» **YOUR GOAL**: Which of the lines below holds the string "triangle"? Copy every line that does.

» **DATA**:
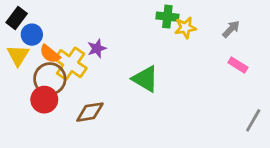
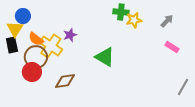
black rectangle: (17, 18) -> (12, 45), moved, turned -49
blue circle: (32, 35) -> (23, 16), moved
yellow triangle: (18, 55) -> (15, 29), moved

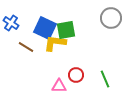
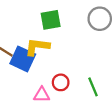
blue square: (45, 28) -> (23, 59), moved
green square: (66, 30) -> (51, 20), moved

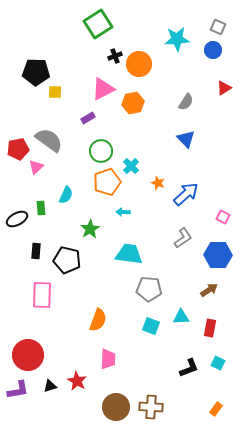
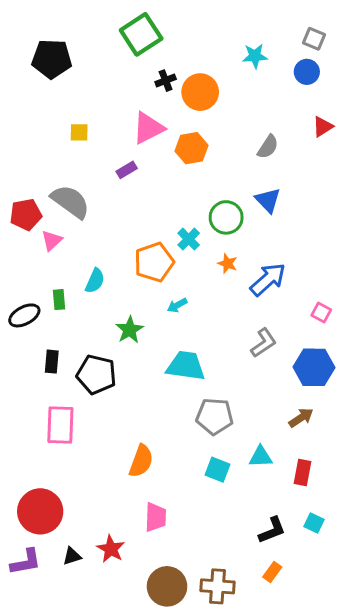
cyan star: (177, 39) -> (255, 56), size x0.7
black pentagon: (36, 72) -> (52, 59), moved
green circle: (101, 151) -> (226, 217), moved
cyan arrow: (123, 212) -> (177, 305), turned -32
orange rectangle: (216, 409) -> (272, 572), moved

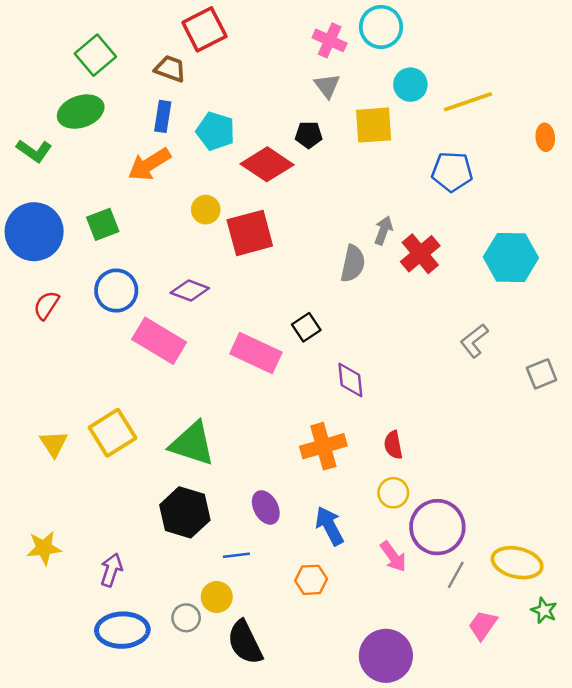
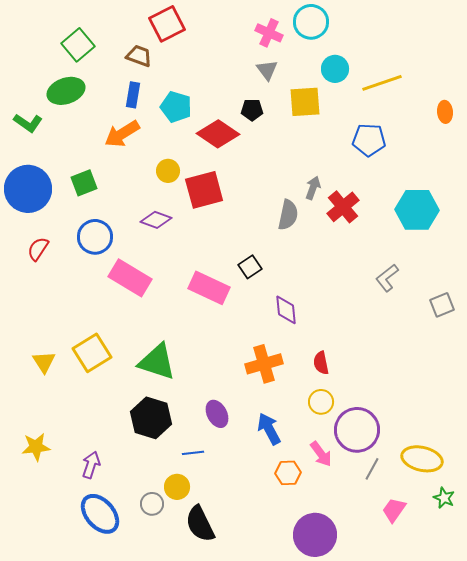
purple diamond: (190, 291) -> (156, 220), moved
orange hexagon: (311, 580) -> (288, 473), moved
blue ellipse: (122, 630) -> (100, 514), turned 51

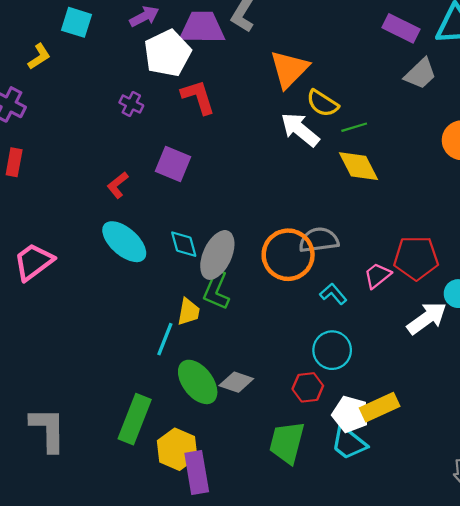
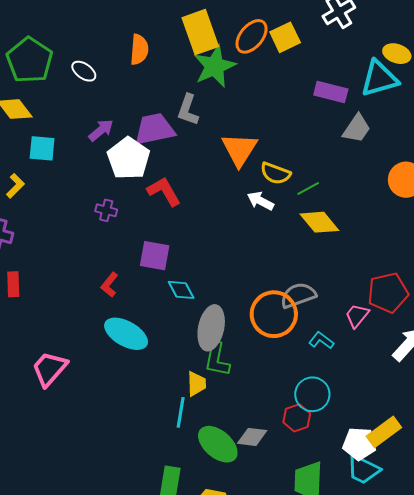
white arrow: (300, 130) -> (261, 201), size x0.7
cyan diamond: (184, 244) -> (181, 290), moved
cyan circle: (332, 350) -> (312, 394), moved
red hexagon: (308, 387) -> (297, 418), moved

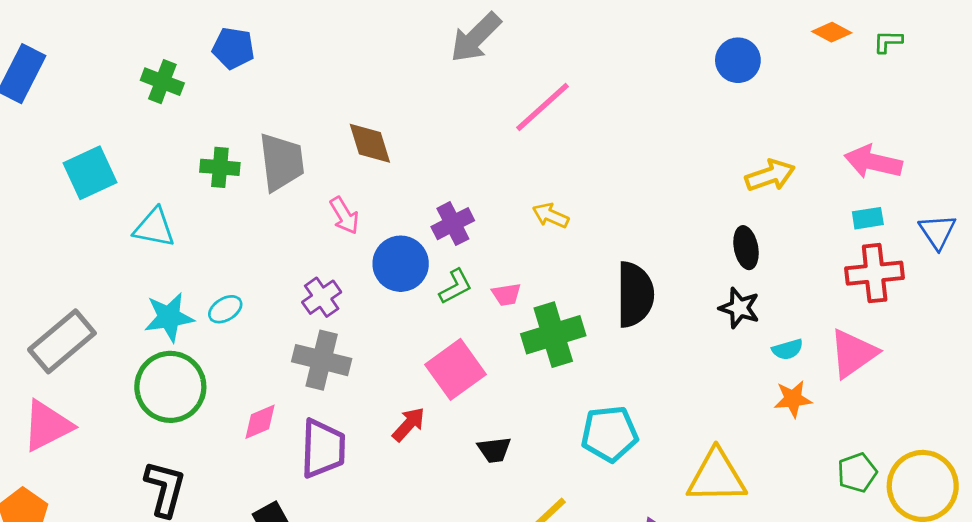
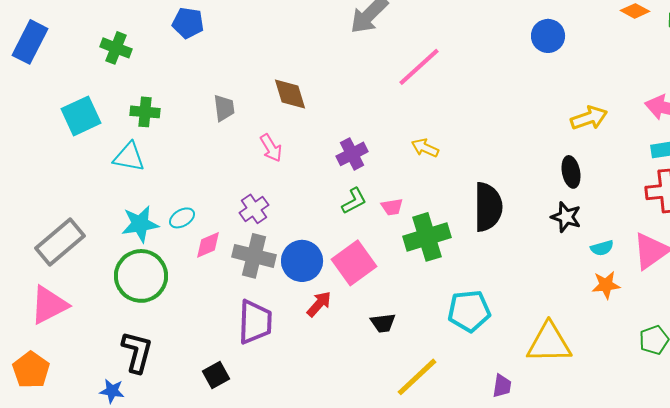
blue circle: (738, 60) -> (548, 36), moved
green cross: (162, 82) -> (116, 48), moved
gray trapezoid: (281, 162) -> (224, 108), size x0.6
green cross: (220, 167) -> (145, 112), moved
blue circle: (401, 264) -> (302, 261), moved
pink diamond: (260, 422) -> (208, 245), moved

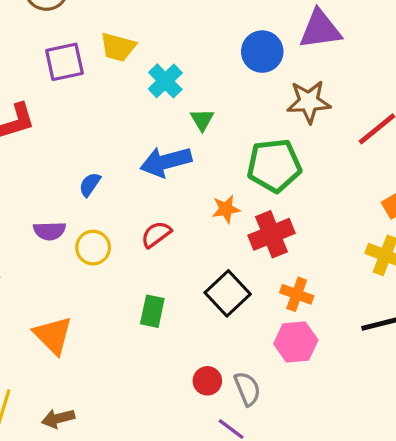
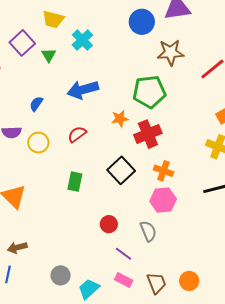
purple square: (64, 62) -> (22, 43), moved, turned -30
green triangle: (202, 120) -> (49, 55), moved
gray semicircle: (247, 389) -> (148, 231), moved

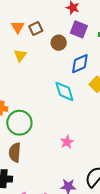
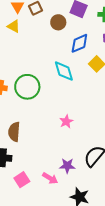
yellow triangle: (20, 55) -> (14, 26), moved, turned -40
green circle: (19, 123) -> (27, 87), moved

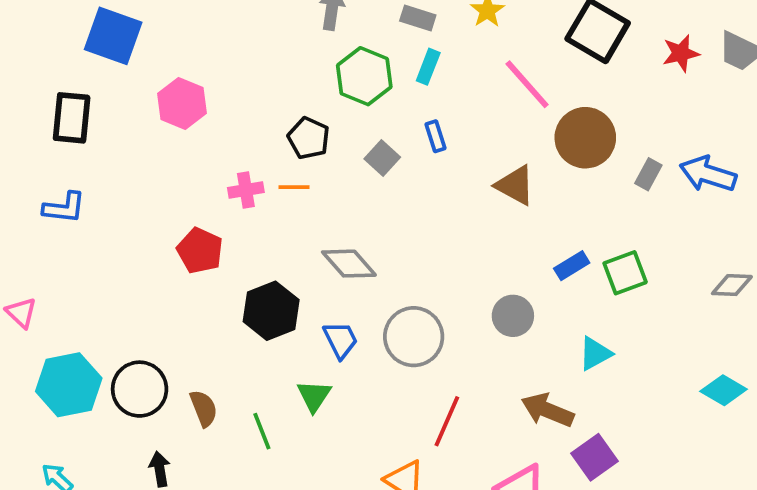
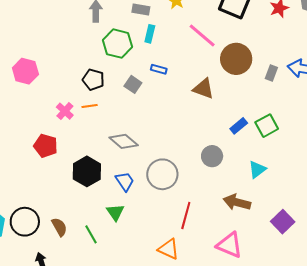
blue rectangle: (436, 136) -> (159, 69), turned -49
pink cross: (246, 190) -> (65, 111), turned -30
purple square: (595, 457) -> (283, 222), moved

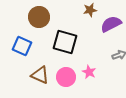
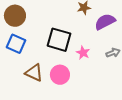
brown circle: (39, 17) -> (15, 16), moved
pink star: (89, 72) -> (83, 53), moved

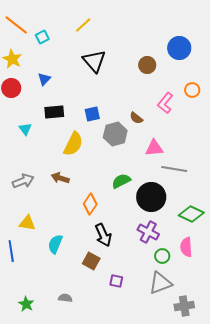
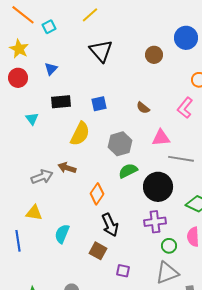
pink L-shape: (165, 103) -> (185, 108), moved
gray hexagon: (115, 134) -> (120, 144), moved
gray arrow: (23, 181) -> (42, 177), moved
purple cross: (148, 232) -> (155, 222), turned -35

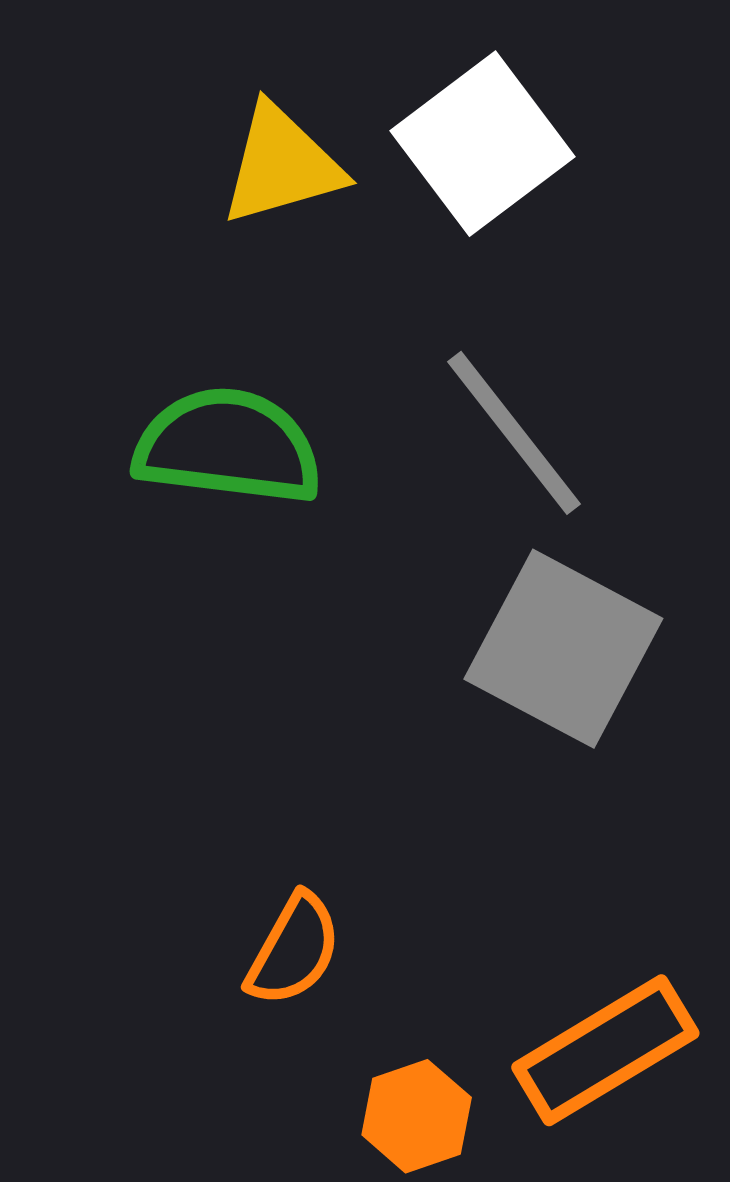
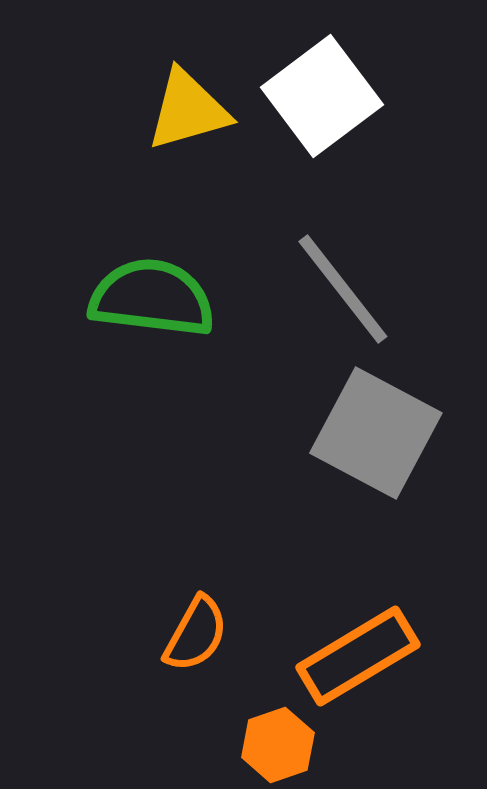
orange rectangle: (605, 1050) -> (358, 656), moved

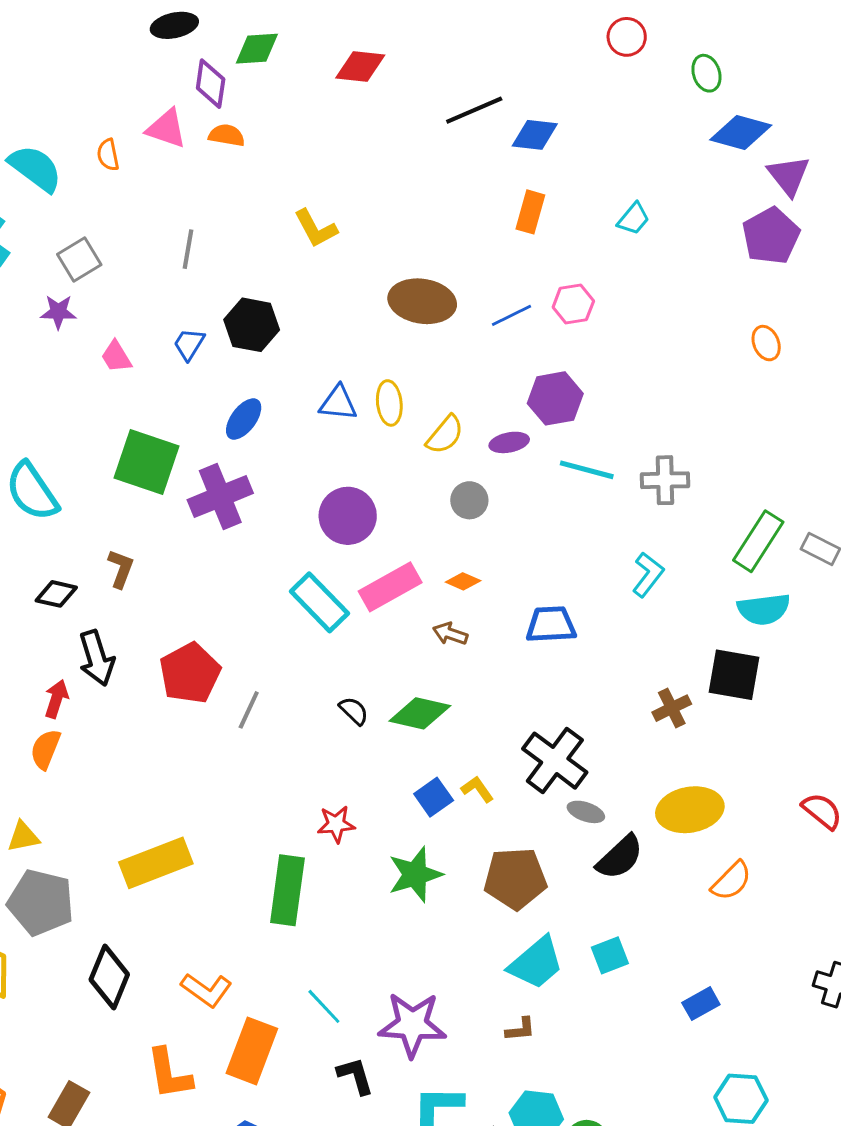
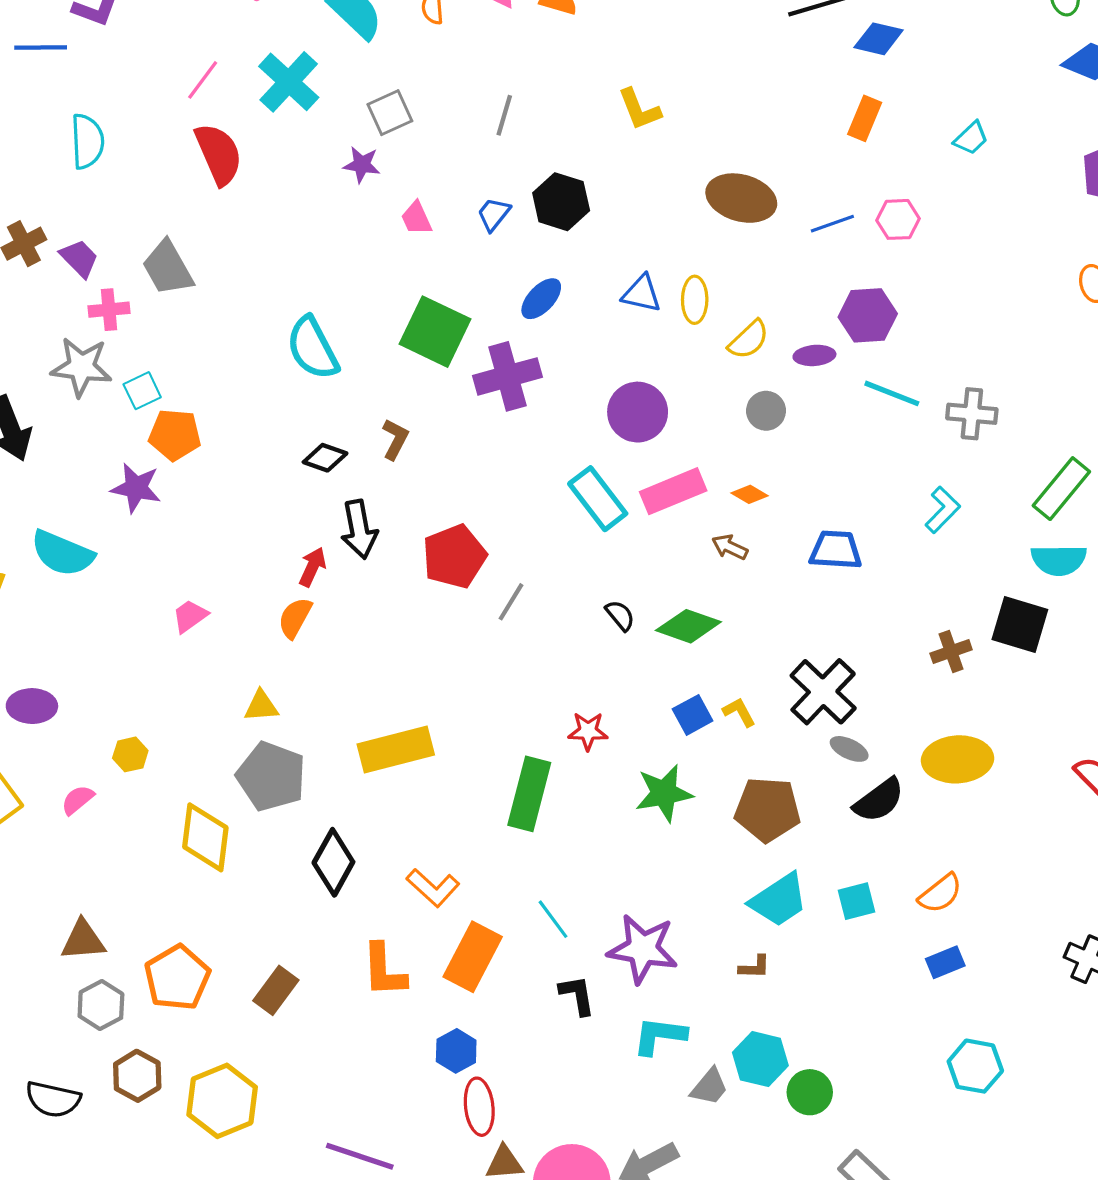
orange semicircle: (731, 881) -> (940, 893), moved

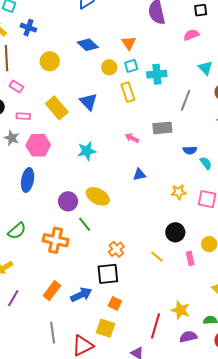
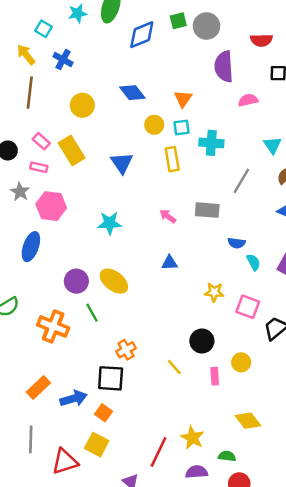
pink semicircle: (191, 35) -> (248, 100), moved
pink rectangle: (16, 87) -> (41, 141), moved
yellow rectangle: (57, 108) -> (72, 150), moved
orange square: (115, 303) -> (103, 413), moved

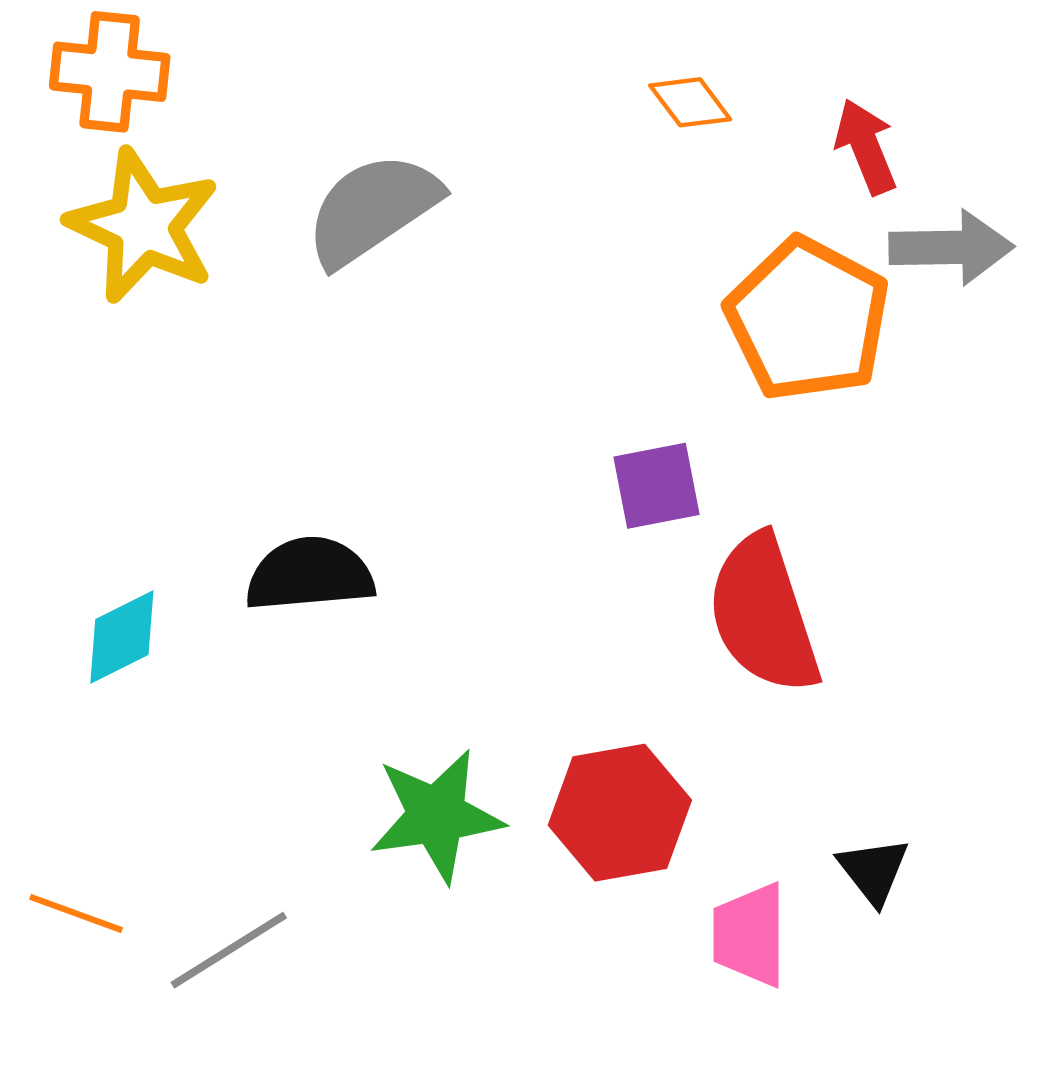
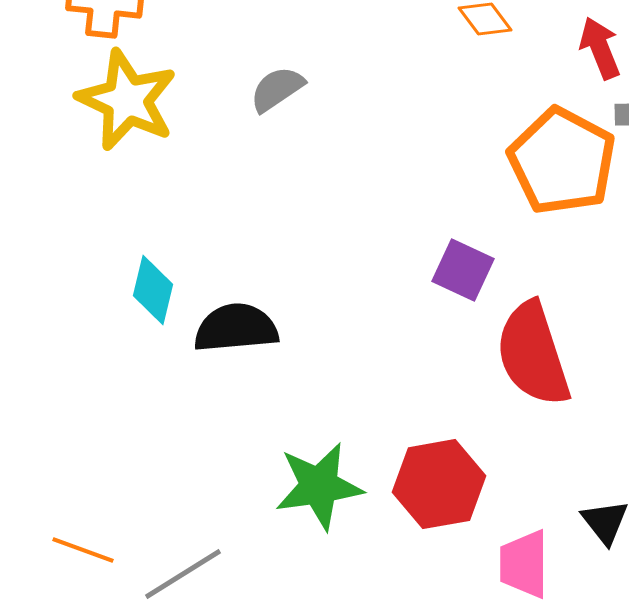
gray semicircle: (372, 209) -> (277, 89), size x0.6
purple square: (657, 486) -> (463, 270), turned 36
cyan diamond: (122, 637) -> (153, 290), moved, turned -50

» **REPLY**:
yellow triangle: (18, 55) -> (15, 29), moved
green triangle: (202, 120) -> (49, 55), moved
yellow triangle: (20, 55) -> (14, 26), moved, turned -40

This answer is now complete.